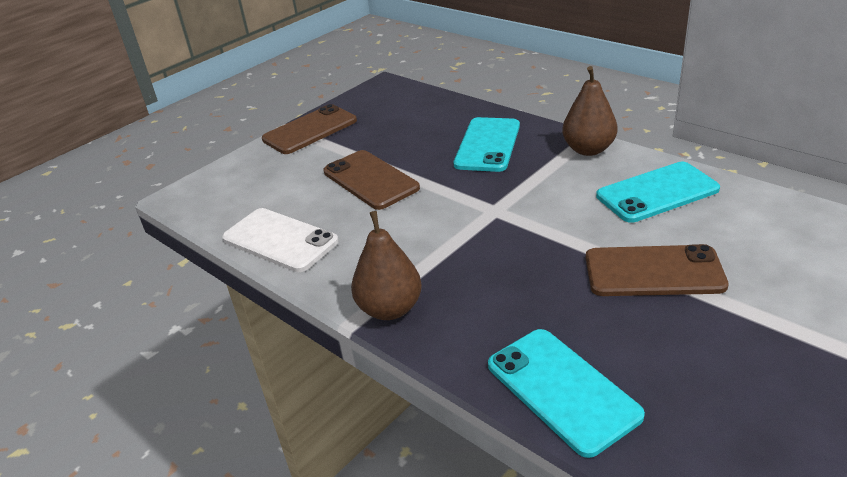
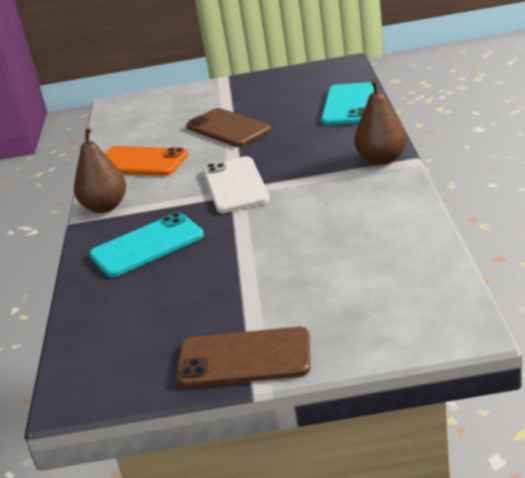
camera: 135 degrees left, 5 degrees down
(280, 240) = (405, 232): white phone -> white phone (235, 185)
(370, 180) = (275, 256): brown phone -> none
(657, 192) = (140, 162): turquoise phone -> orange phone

* * *

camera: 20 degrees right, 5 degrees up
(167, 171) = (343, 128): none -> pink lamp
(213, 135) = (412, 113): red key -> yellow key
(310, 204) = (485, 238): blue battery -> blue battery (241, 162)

---

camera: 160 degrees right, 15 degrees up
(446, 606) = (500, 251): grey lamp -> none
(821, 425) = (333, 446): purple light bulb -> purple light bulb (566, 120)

§ Your instructions
Print, without alteration, only the lines above between the one holding "(280, 240) = (405, 232): white" and the one holding "(657, 192) = (140, 162): turquoise", inclusive.

§ Answer space
(280, 240) = (405, 232): white phone -> white phone (235, 185)
(370, 180) = (275, 256): brown phone -> none
(657, 192) = (140, 162): turquoise phone -> orange phone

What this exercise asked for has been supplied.